Data extract:
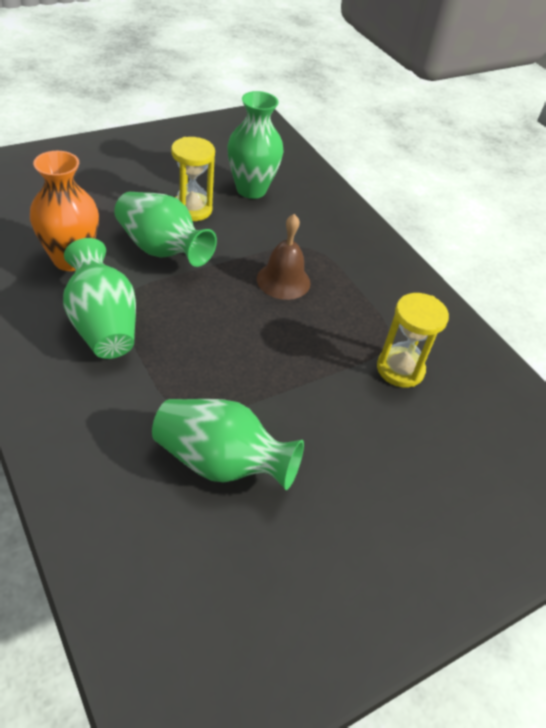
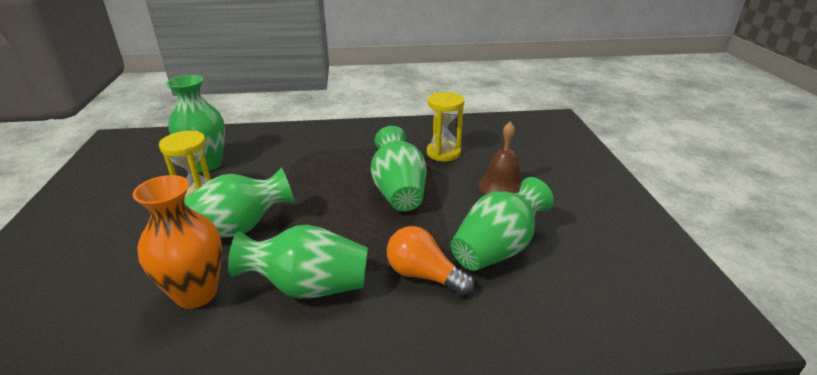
camera: 60 degrees left, 15 degrees down
(149, 405) = (424, 275): none -> orange light bulb
(283, 280) = (328, 176): brown bell -> brown bell (502, 185)
(287, 347) = (398, 191): none -> green vase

Exercise goal: Restate the data word for word and exclude every picture.

Problem solution:
camera: 60 degrees left, 15 degrees down
(149, 405) = (424, 275): none -> orange light bulb
(283, 280) = (328, 176): brown bell -> brown bell (502, 185)
(287, 347) = (398, 191): none -> green vase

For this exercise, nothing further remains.